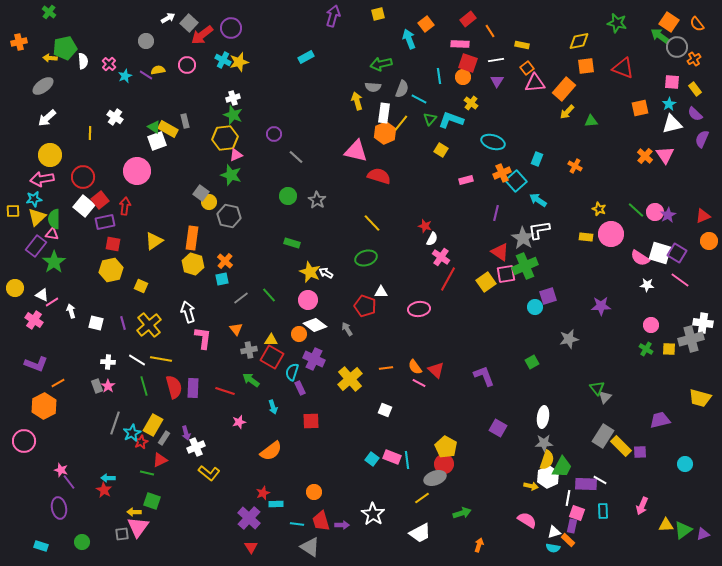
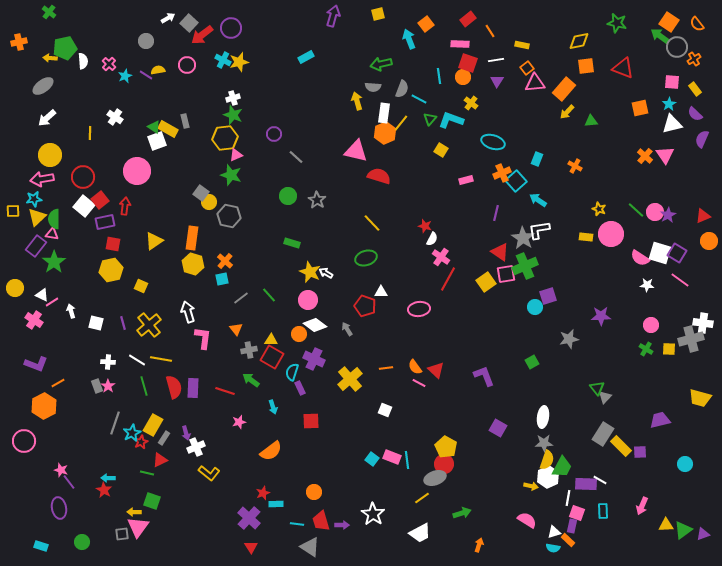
purple star at (601, 306): moved 10 px down
gray rectangle at (603, 436): moved 2 px up
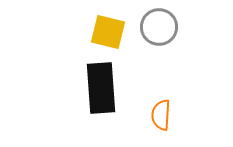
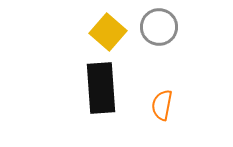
yellow square: rotated 27 degrees clockwise
orange semicircle: moved 1 px right, 10 px up; rotated 8 degrees clockwise
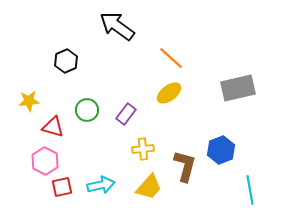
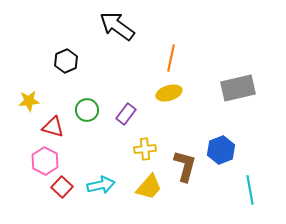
orange line: rotated 60 degrees clockwise
yellow ellipse: rotated 20 degrees clockwise
yellow cross: moved 2 px right
red square: rotated 35 degrees counterclockwise
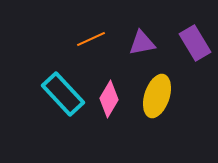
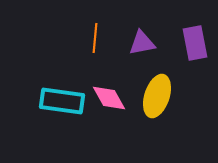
orange line: moved 4 px right, 1 px up; rotated 60 degrees counterclockwise
purple rectangle: rotated 20 degrees clockwise
cyan rectangle: moved 1 px left, 7 px down; rotated 39 degrees counterclockwise
pink diamond: moved 1 px up; rotated 60 degrees counterclockwise
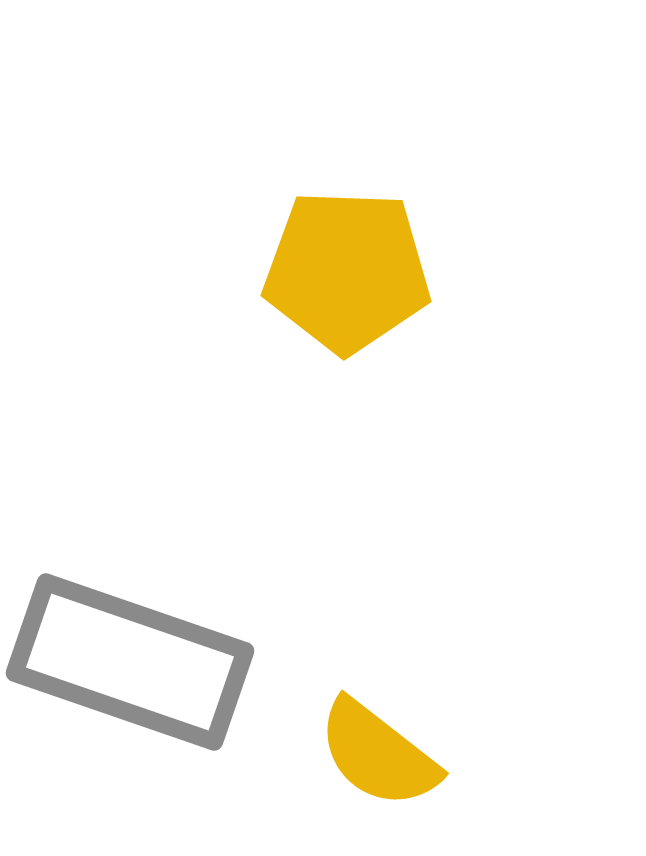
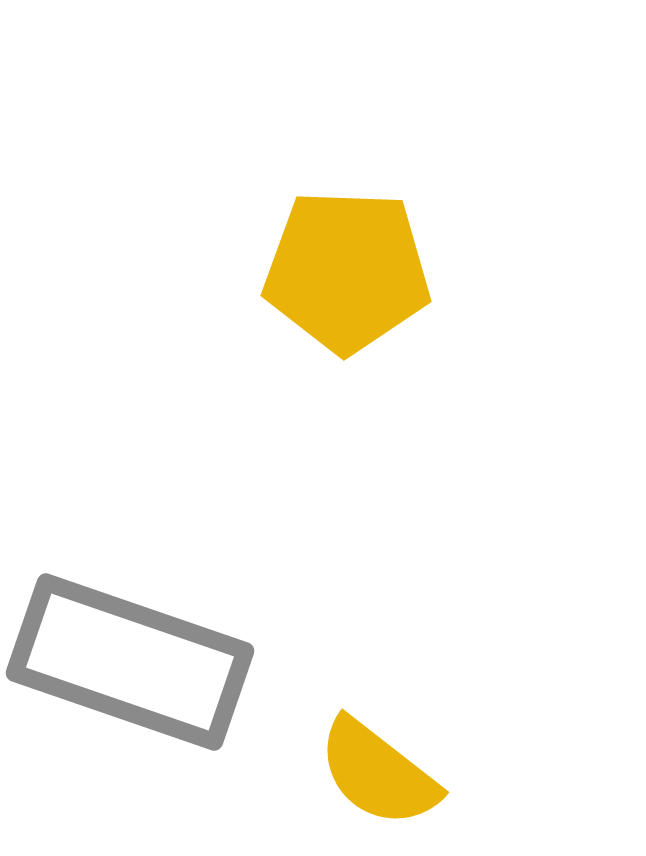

-- -- --

§ **Your objective**:
Your response must consist of the material above, reproduced word for word, with the images omitted.

§ **Result for this exercise**:
purple star at (601, 306): moved 10 px down
gray rectangle at (603, 436): moved 2 px up
yellow square: rotated 27 degrees clockwise
orange semicircle: moved 1 px right, 10 px up; rotated 8 degrees clockwise
orange line: rotated 60 degrees clockwise
yellow ellipse: rotated 20 degrees clockwise
yellow cross: moved 2 px right
red square: rotated 35 degrees counterclockwise
orange line: moved 4 px right, 1 px up; rotated 60 degrees counterclockwise
purple rectangle: rotated 20 degrees clockwise
cyan rectangle: moved 1 px left, 7 px down; rotated 39 degrees counterclockwise
pink diamond: moved 1 px up; rotated 60 degrees counterclockwise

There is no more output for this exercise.